## To do
Exclude the images and transcribe the entries below precisely.
(Beginning of Data for this exercise)
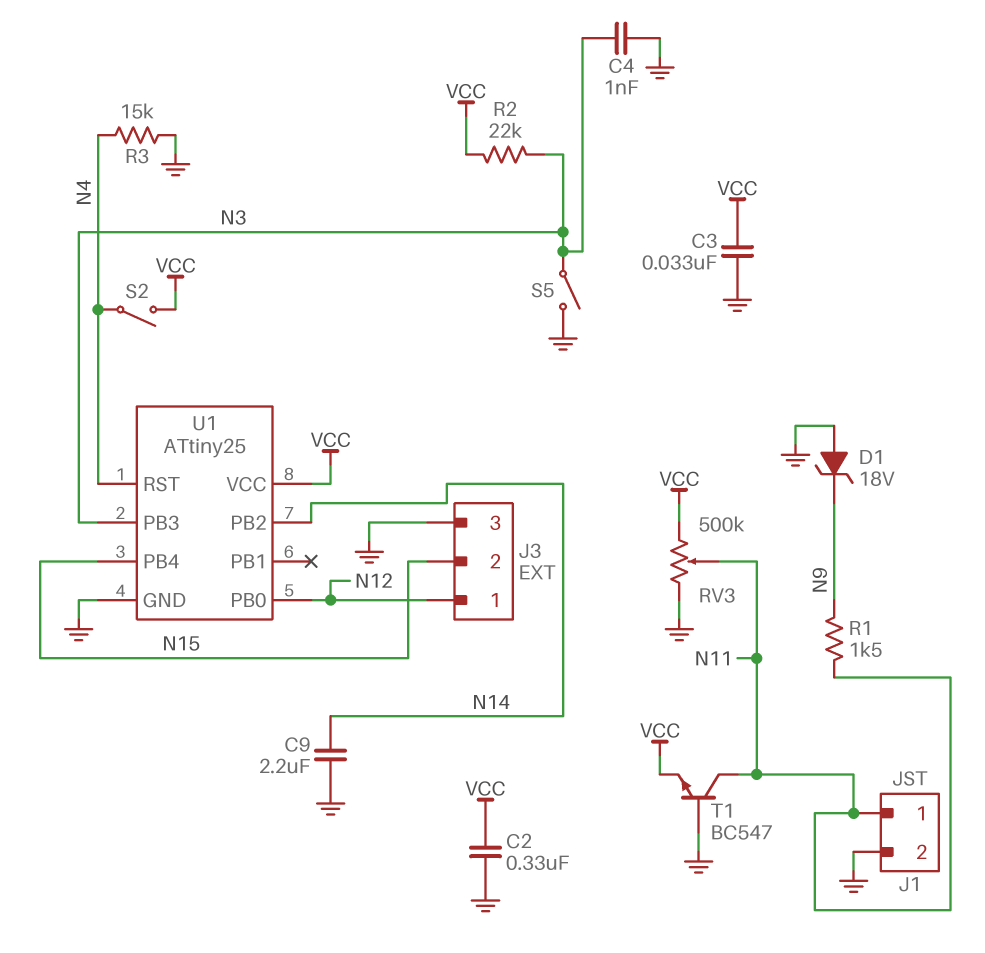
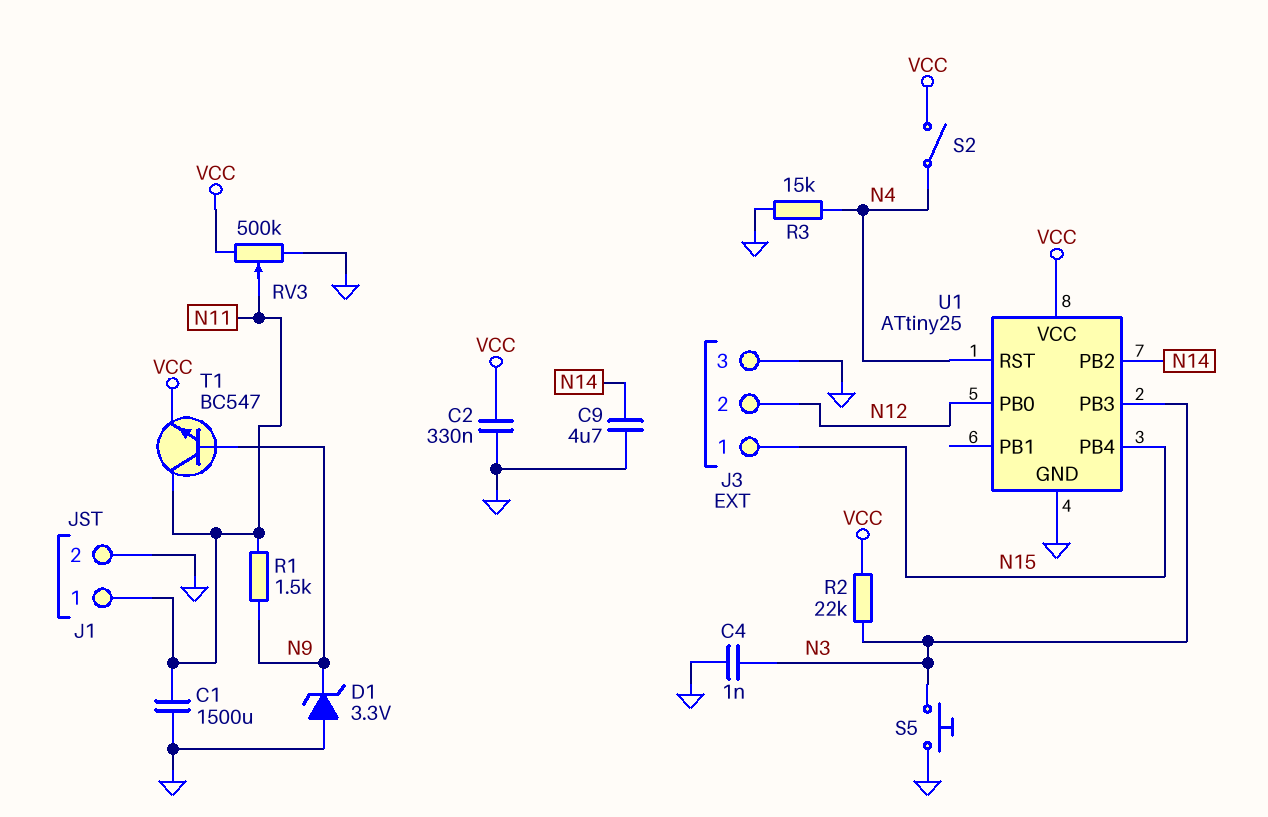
C1: none -> 1500uF (GND, N11)
C3: 33nF (GND, VCC) -> none
C9: 2.2uF (GND, N14) -> 4.7uF (GND, N14)
D1: zener 18V (A GND, K N9) -> zener 3.3V (A GND, K N9)
J3 pin 1: N12 -> N15
J3 pin 2: N15 -> N12
S5: switch (GND, N3) -> button (GND, N3)
T1: NPN BC547 (B GND, C N11, E VCC) -> NPN BC547 (B N9, C N11, E VCC)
(End of Data for this exercise)
## Output below
C1: none -> 1500uF (GND, N11)
C3: 33nF (GND, VCC) -> none
C9: 2.2uF (GND, N14) -> 4.7uF (GND, N14)
D1: zener 18V (A GND, K N9) -> zener 3.3V (A GND, K N9)
J3 pin 1: N12 -> N15
J3 pin 2: N15 -> N12
S5: switch (GND, N3) -> button (GND, N3)
T1: NPN BC547 (B GND, C N11, E VCC) -> NPN BC547 (B N9, C N11, E VCC)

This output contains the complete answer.